### TASK PROMPT
If a line in the entries below includes "green", pick it out and copy it.

### INFORMATION SUPPLIED

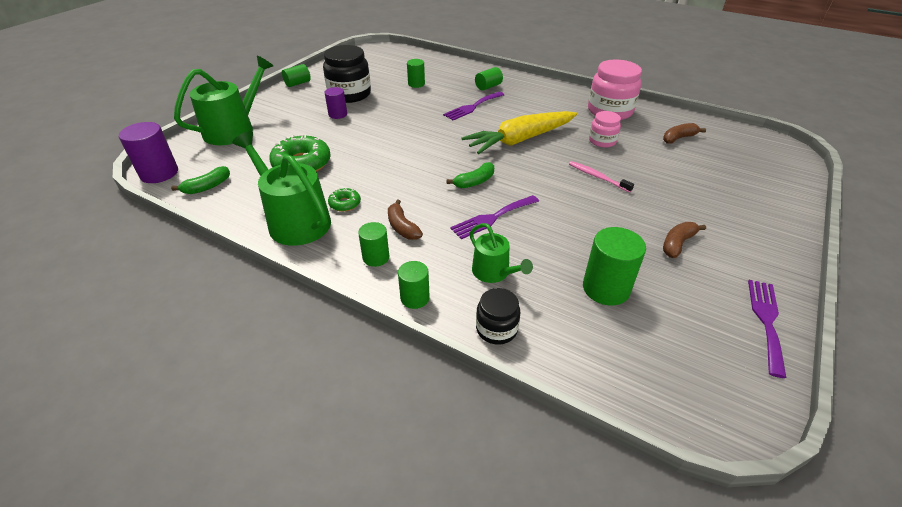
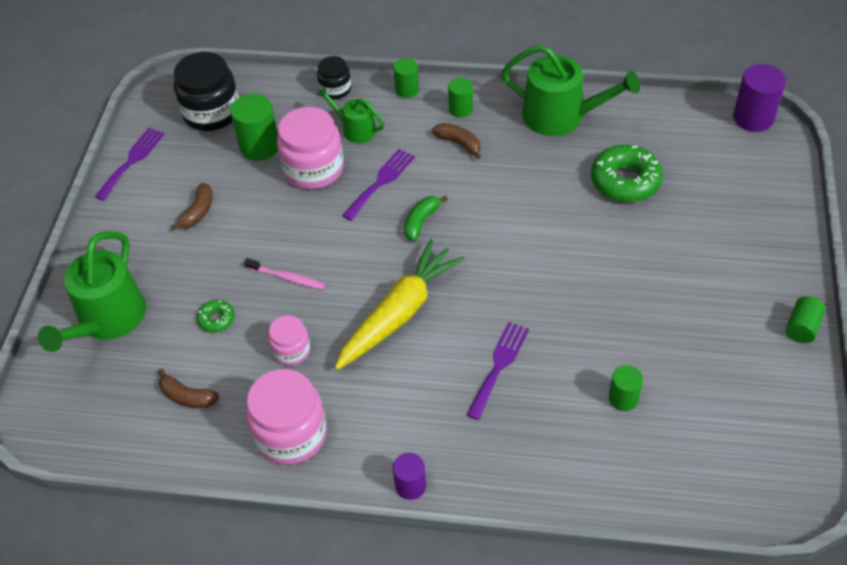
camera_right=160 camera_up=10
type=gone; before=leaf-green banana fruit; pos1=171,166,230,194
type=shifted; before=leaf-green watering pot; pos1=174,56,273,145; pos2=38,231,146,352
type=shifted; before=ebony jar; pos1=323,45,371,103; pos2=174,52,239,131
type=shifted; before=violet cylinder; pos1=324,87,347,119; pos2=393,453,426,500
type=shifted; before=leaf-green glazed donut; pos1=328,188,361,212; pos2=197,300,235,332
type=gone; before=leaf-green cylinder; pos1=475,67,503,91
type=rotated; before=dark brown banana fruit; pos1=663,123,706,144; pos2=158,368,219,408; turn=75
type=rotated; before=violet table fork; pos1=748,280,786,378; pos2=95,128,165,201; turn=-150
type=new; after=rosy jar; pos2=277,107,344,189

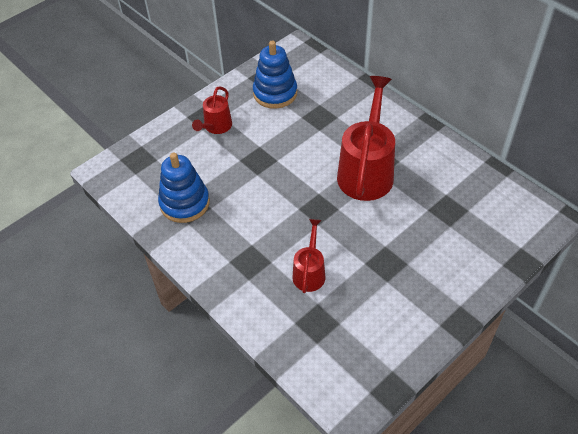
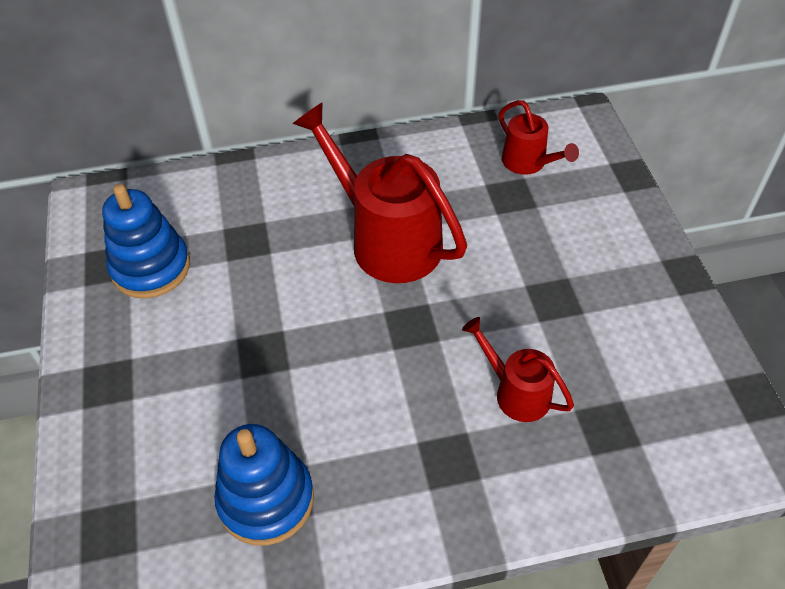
camera_right=-60 camera_up=0
type=shifted; before=red watering pot; pos1=192,86,232,134; pos2=499,100,579,175

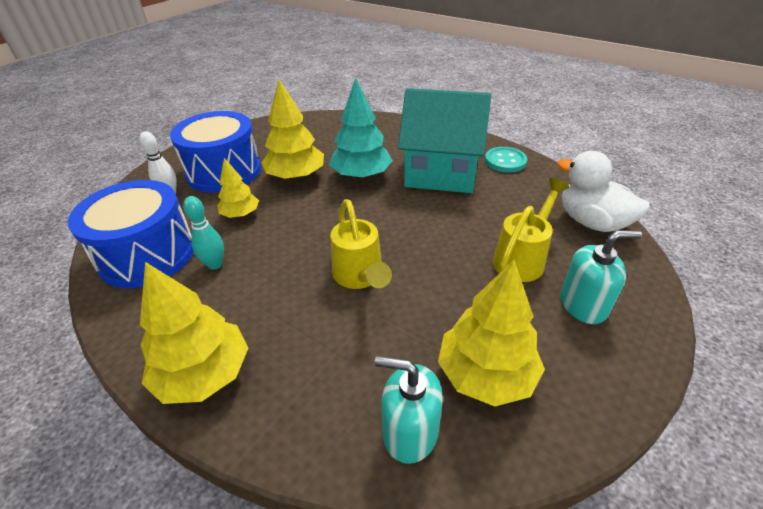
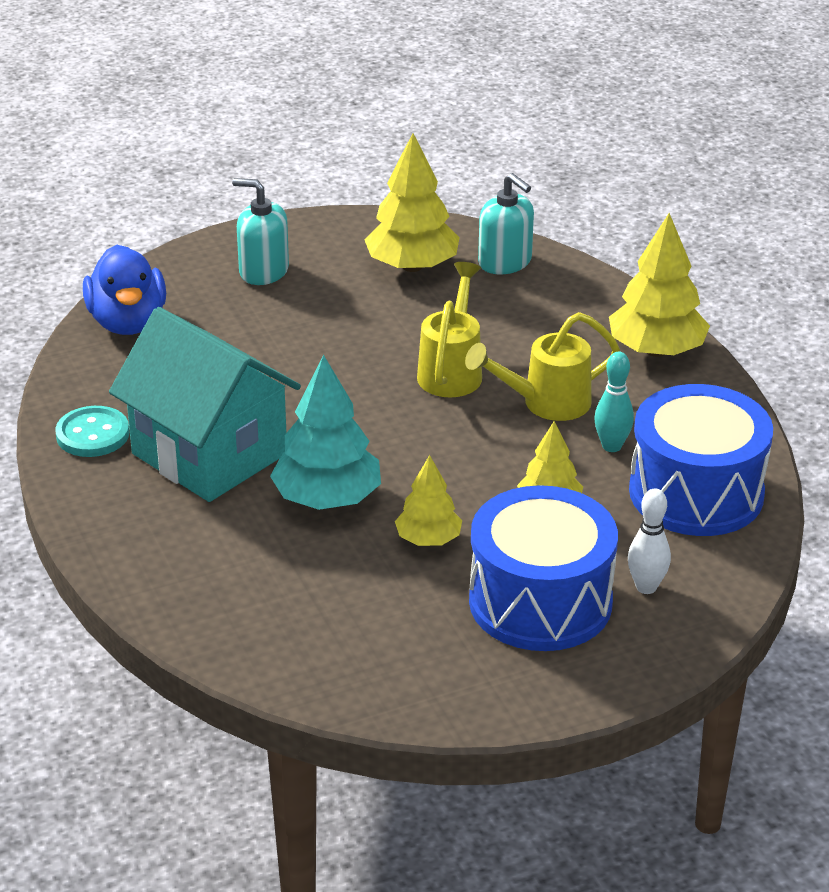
camera_right=-150 camera_up=-5
type=scaled; before=yellow toy tree; pos1=261,80,324,180; pos2=395,455,462,546; scale=0.59
type=shifted; before=yellow watering pot; pos1=493,178,569,282; pos2=465,312,620,421
type=repainted; before=white rubber duck; after=cobalt rubber duck; pos1=557,151,650,232; pos2=83,245,166,335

### SOLUTION TO THE PROBLEM
type=gone; before=leaf-green banana fruit; pos1=171,166,230,194
type=shifted; before=leaf-green watering pot; pos1=174,56,273,145; pos2=38,231,146,352
type=shifted; before=leaf-green glazed donut; pos1=328,188,361,212; pos2=197,300,235,332
type=gone; before=leaf-green cylinder; pos1=475,67,503,91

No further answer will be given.